### TASK
Copy without pictures. Please restate each line of the listing exactly.

==============================

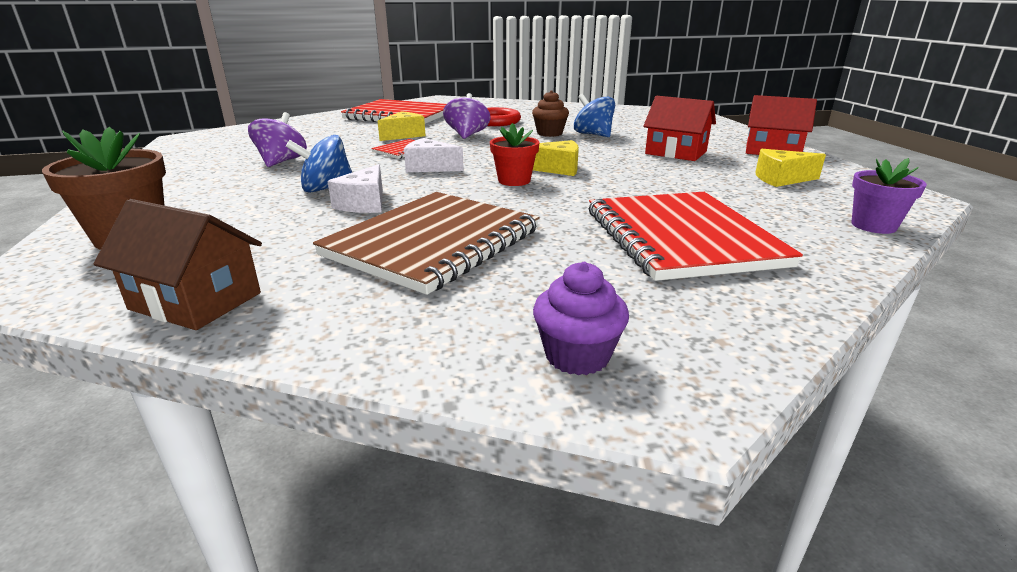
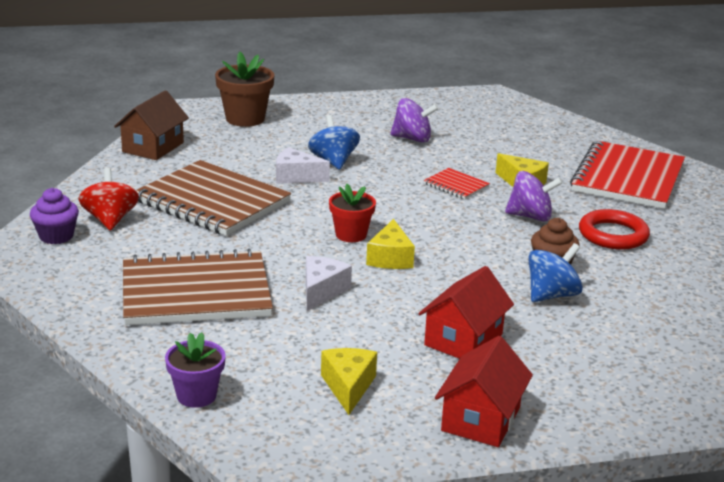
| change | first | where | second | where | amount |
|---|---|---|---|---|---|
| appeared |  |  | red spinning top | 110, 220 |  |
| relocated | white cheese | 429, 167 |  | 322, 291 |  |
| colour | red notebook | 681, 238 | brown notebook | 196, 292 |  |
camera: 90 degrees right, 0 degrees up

==============================

### RESPONSE BELOW
| change | first | where | second | where | amount |
|---|---|---|---|---|---|
| appeared |  |  | red spinning top | 110, 220 |  |
| relocated | white cheese | 429, 167 |  | 322, 291 |  |
| colour | red notebook | 681, 238 | brown notebook | 196, 292 |  |
camera: 90 degrees right, 0 degrees up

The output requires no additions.